→ **What is needed**: Of the records that follow, copy only the lines from the line containing "black pot: 3 -> 1" to the line containing "white soap dispenser: 2 -> 4", both included, exactly as written.
--- START ---
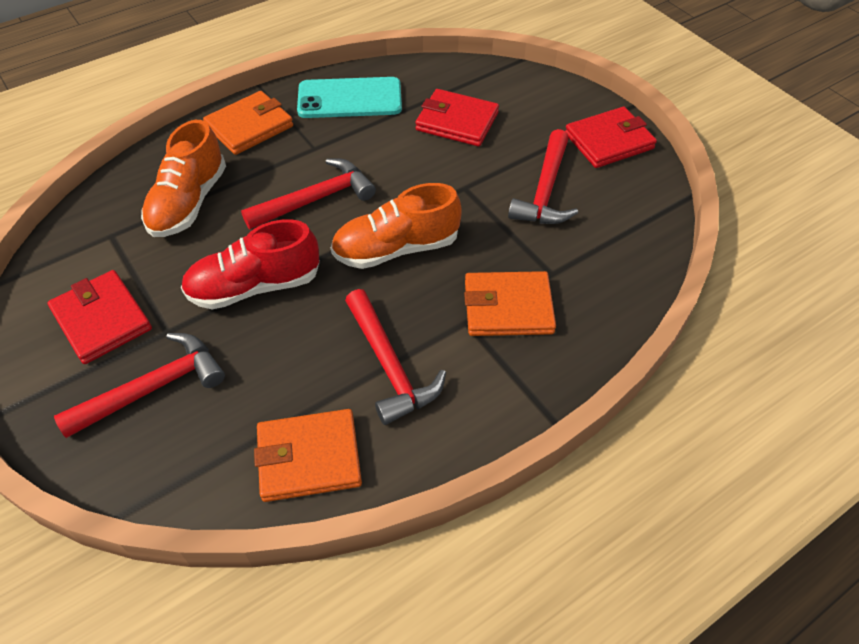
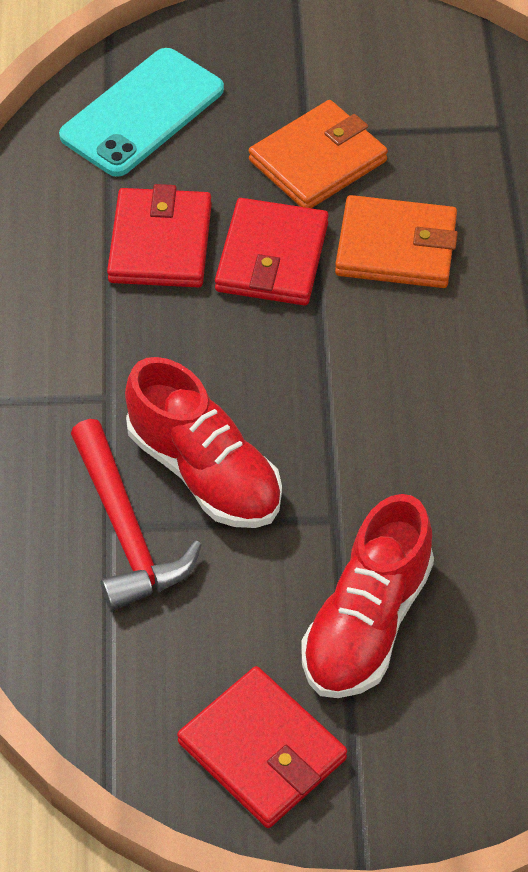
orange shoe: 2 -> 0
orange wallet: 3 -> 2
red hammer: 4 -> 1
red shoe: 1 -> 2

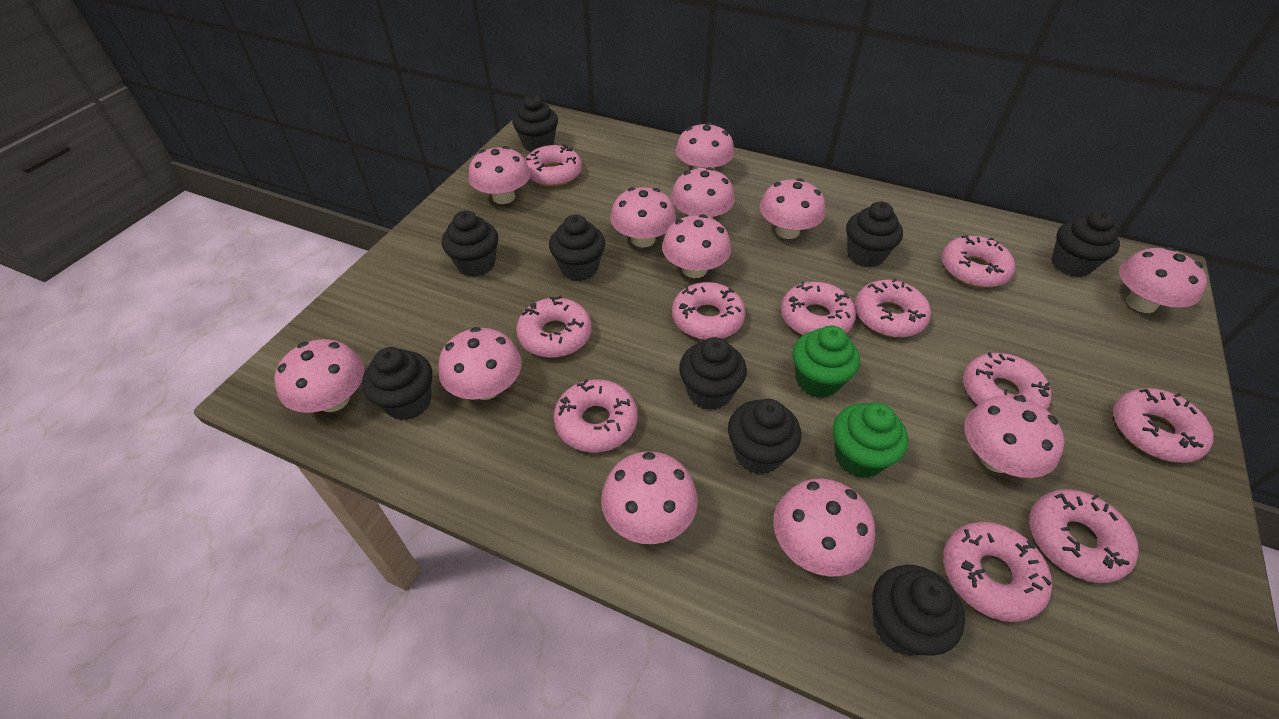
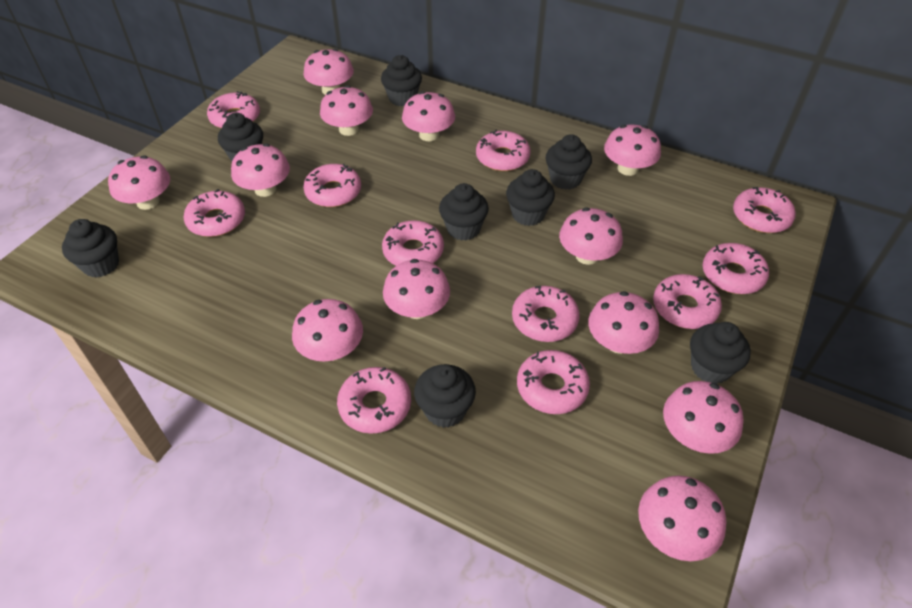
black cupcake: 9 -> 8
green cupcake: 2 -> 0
--- END ---
--- START ---
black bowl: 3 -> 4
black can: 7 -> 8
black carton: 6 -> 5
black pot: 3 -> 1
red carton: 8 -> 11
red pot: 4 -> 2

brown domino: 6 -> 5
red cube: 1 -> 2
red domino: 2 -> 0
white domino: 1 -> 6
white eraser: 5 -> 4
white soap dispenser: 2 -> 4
--- END ---
→ **Response box**:
black pot: 3 -> 1
red carton: 8 -> 11
red pot: 4 -> 2

brown domino: 6 -> 5
red cube: 1 -> 2
red domino: 2 -> 0
white domino: 1 -> 6
white eraser: 5 -> 4
white soap dispenser: 2 -> 4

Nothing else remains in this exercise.